▶ **EXERCISE OBJECTIVE**: Print the listing below again from the line that contains "pink wallet <347,108>" onward, keeping every line exact and leaving out the lines before it.
- Opening Delimiter -
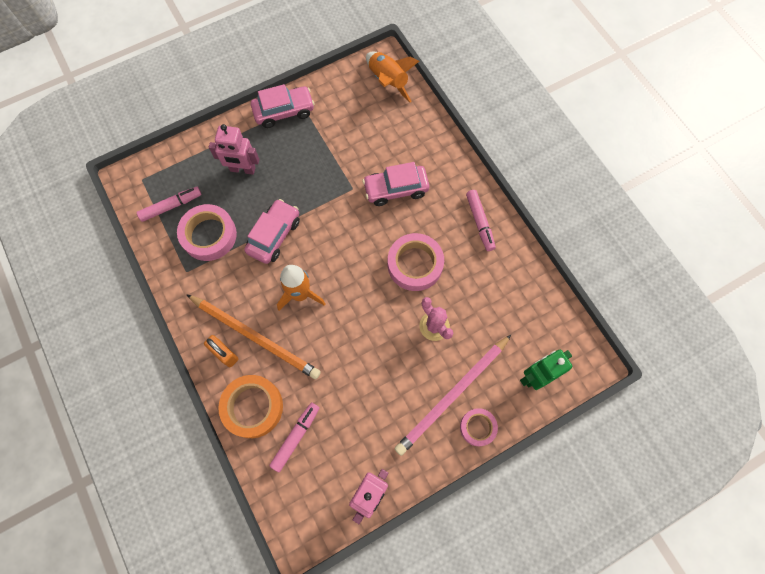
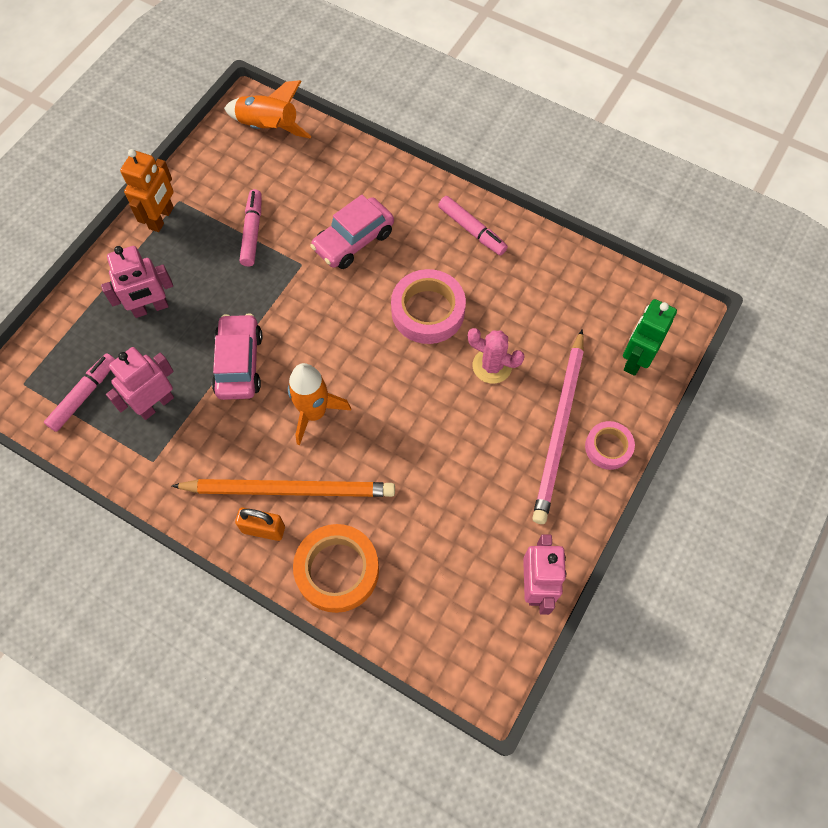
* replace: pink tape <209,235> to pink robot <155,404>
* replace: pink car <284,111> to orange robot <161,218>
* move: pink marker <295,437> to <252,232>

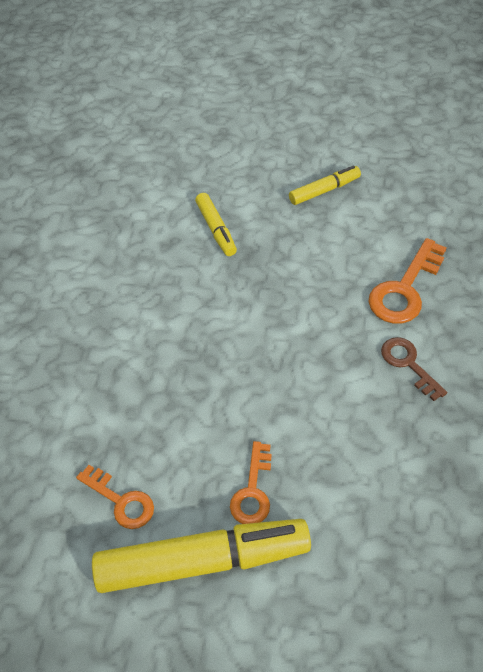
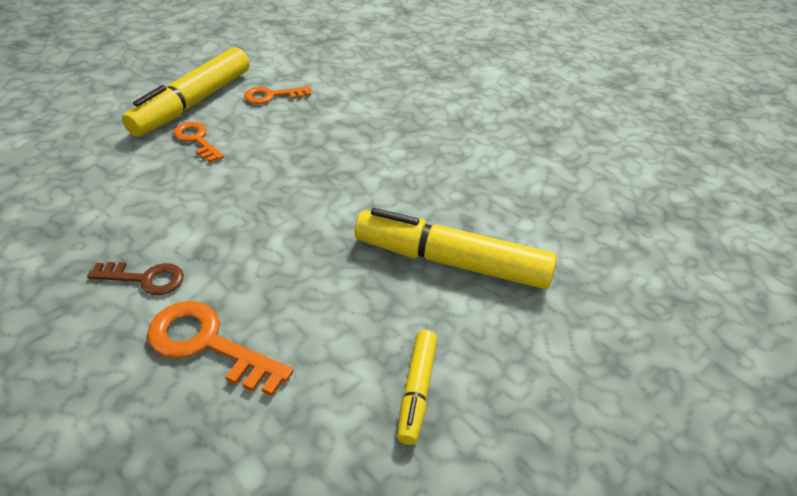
* rotate: orange key <405,289> = <207,344> 45 degrees counterclockwise
* resize: yellow marker <216,229> = <451,261> x1.95

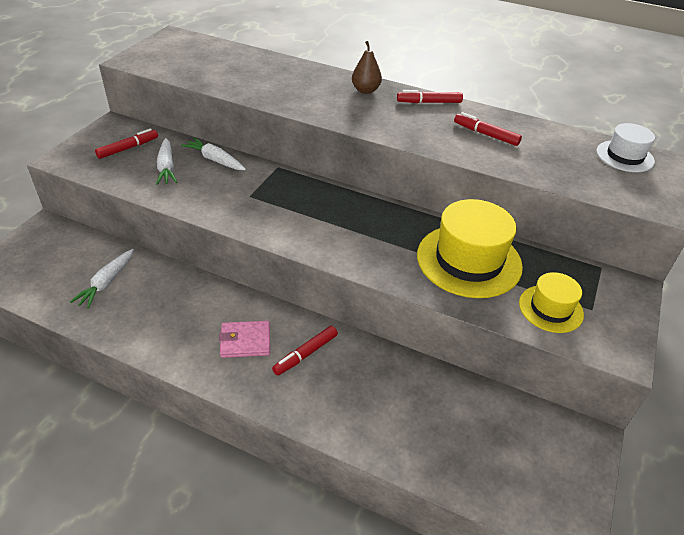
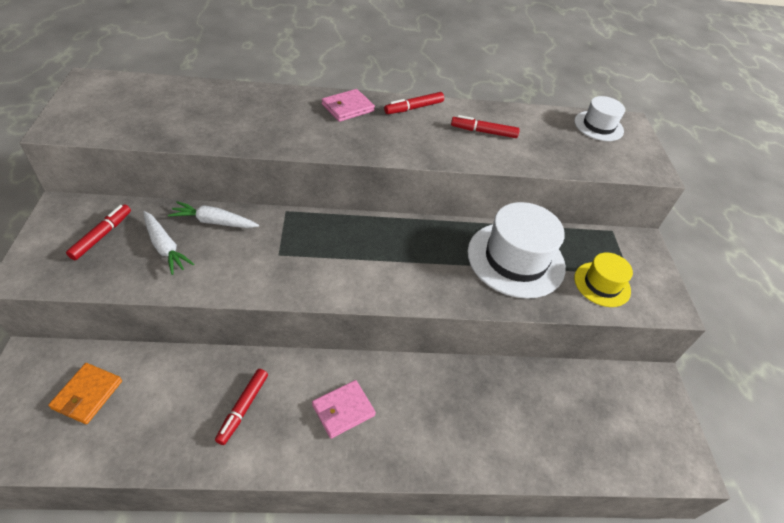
* insert: orange wallet <87,394>
* move: red marker <305,354> to <243,408>
* replace: brown pear <365,90> to pink wallet <347,108>
* recolor: yellow hat <469,260> to white hat <516,259>
* delete: white carrot <106,283>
- Closing Delimiter -
▶ **SOLVED PROBLEM**:
* replace: brown pear <365,90> to pink wallet <347,108>
* recolor: yellow hat <469,260> to white hat <516,259>
* delete: white carrot <106,283>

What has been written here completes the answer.